Segment Open

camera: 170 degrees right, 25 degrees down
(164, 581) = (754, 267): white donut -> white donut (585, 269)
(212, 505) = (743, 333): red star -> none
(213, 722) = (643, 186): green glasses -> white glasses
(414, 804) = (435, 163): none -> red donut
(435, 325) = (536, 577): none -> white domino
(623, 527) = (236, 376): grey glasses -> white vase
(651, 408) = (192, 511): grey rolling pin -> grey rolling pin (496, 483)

Segment Closed

Copy the lines above that hold the word "white".

■ Written reply:
(164, 581) = (754, 267): white donut -> white donut (585, 269)
(213, 722) = (643, 186): green glasses -> white glasses
(435, 325) = (536, 577): none -> white domino
(623, 527) = (236, 376): grey glasses -> white vase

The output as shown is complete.